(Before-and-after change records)
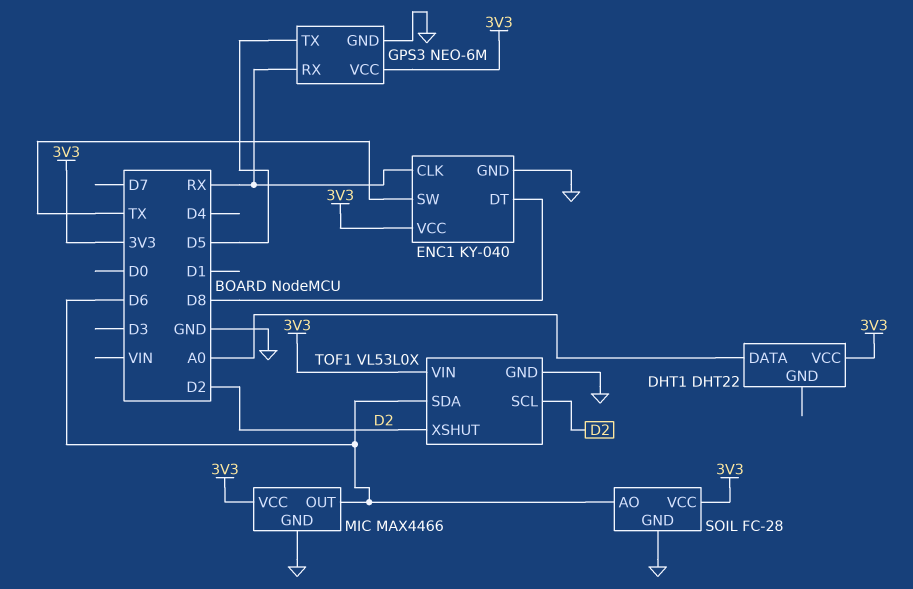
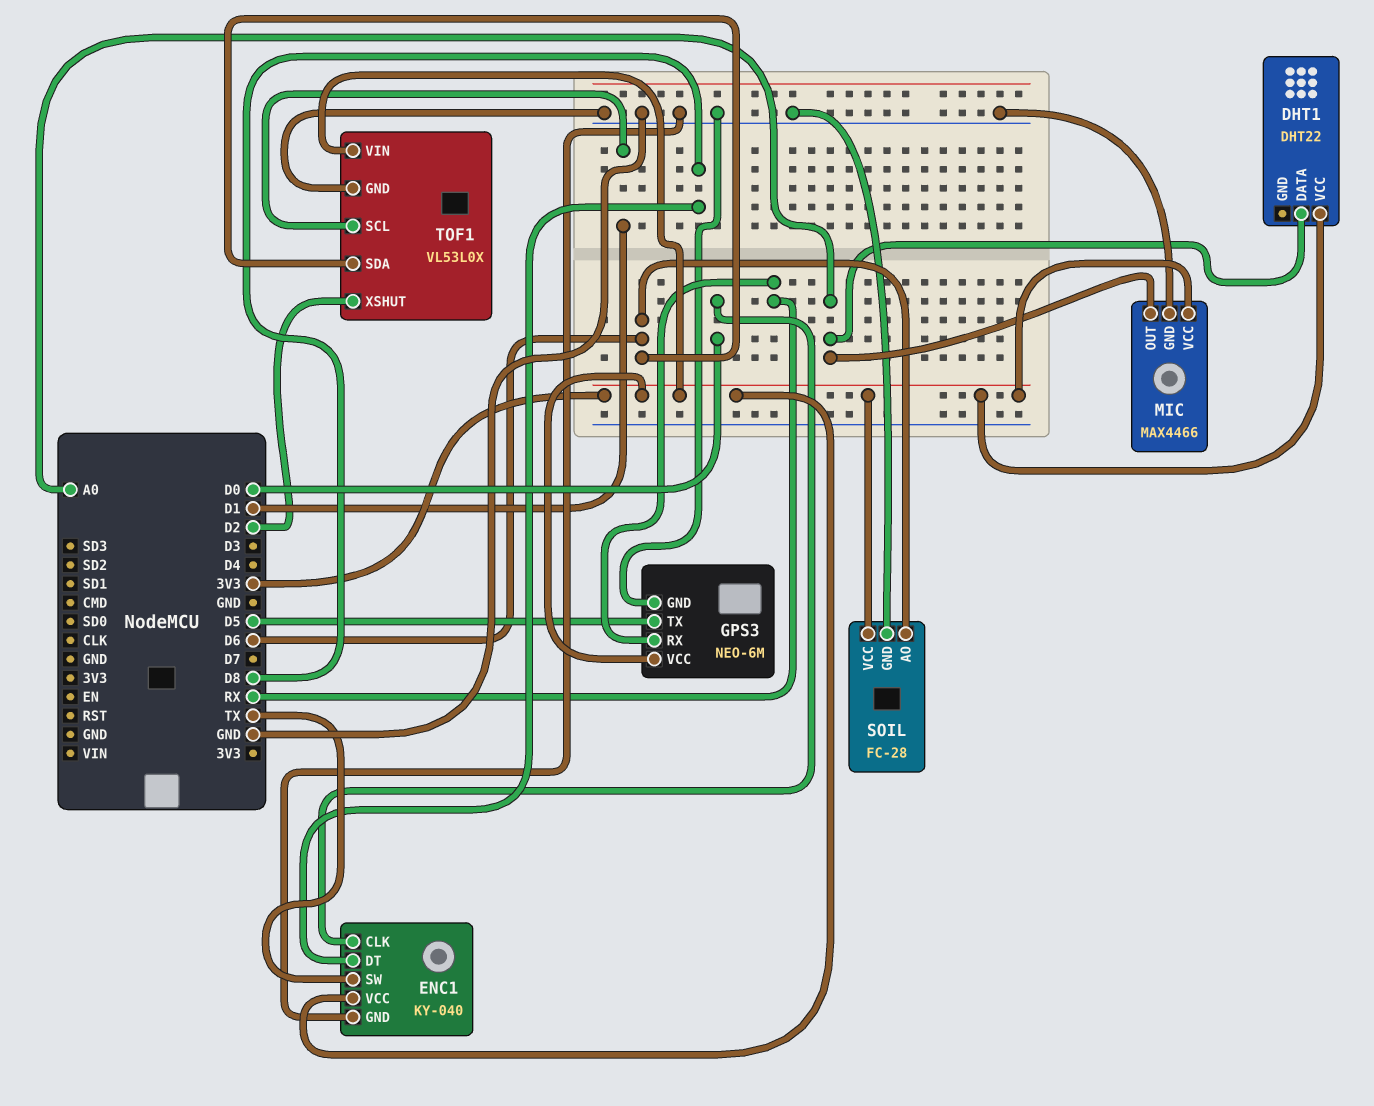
ENC1 pin CLK: RX -> D0
MIC pin OUT: D6 -> A0
TOF1 pin SCL: D2 -> D1

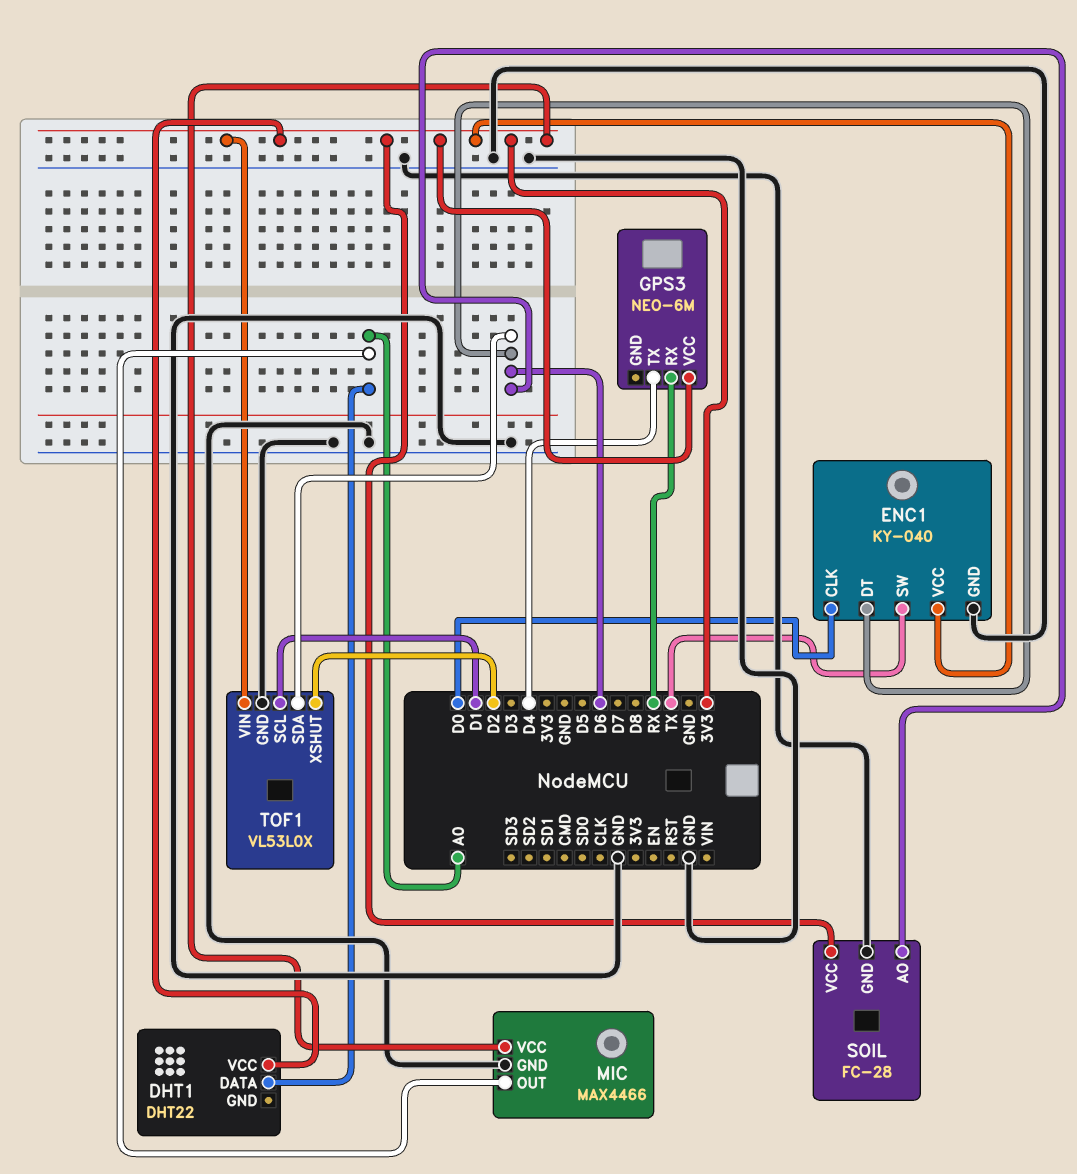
ENC1 pin DT: D8 -> D6
GPS3 pin GND: GND -> none
GPS3 pin TX: D5 -> D4

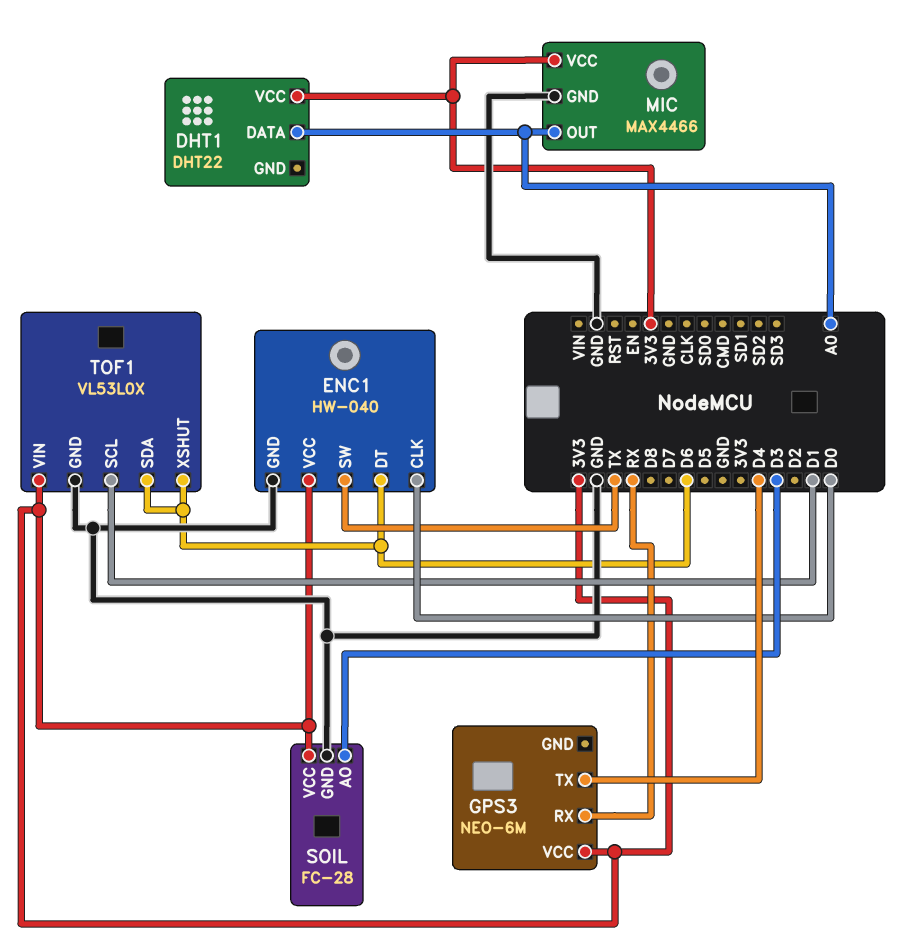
ENC1: KY-040 -> HW-040
SOIL pin AO: D6 -> D3
TOF1 pin XSHUT: D2 -> D6

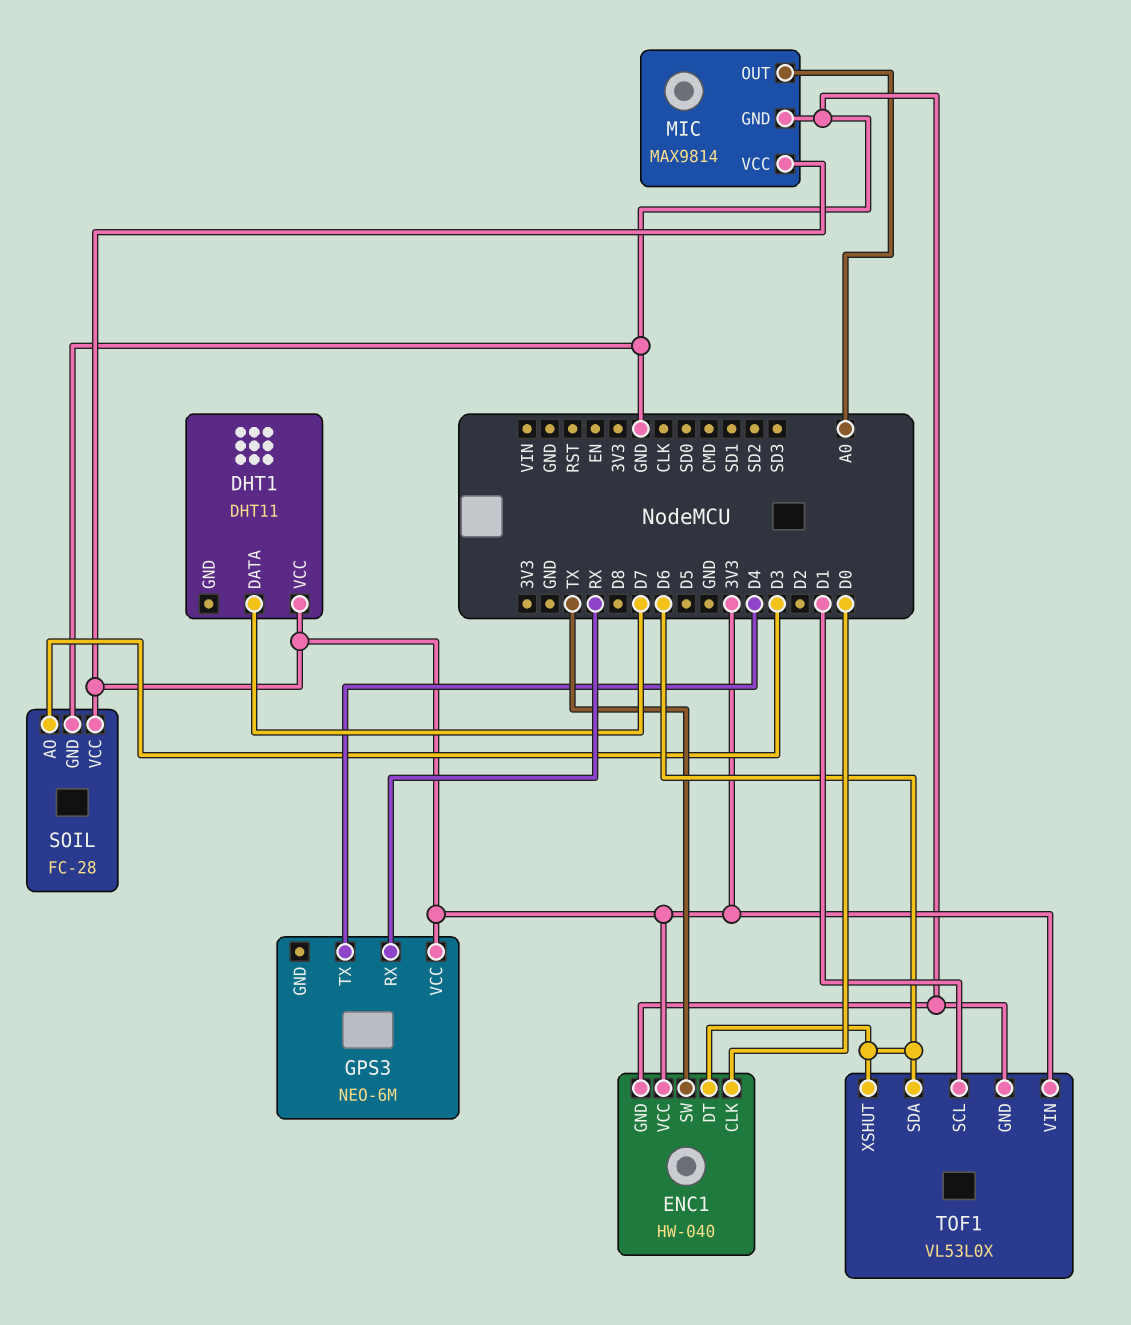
DHT1: DHT22 -> DHT11
DHT1 pin DATA: A0 -> D7
MIC: MAX4466 -> MAX9814

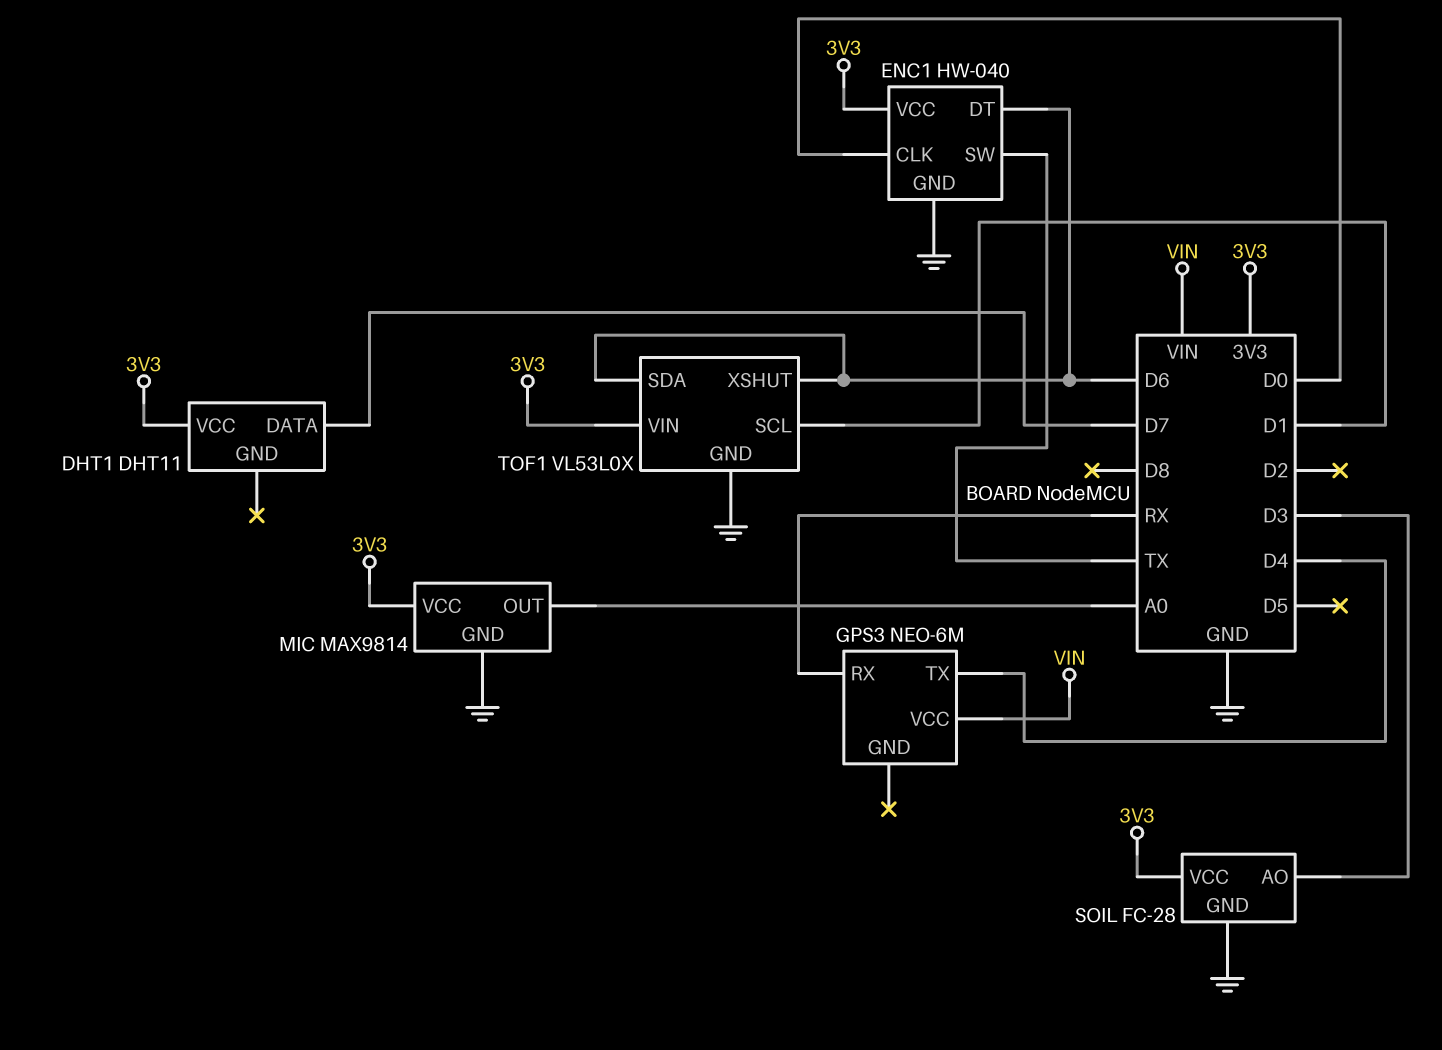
GPS3 pin VCC: 3V3 -> VIN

* ACTION ITEM *
Excluding the pictures, write out exactly the lines from the line that contains "MIC pin OUT: D6 -> A0" through the end of the records.

* SOLUTION FOR THIS EXERCISE *
MIC pin OUT: D6 -> A0
TOF1 pin SCL: D2 -> D1

ENC1 pin DT: D8 -> D6
GPS3 pin GND: GND -> none
GPS3 pin TX: D5 -> D4

ENC1: KY-040 -> HW-040
SOIL pin AO: D6 -> D3
TOF1 pin XSHUT: D2 -> D6

DHT1: DHT22 -> DHT11
DHT1 pin DATA: A0 -> D7
MIC: MAX4466 -> MAX9814

GPS3 pin VCC: 3V3 -> VIN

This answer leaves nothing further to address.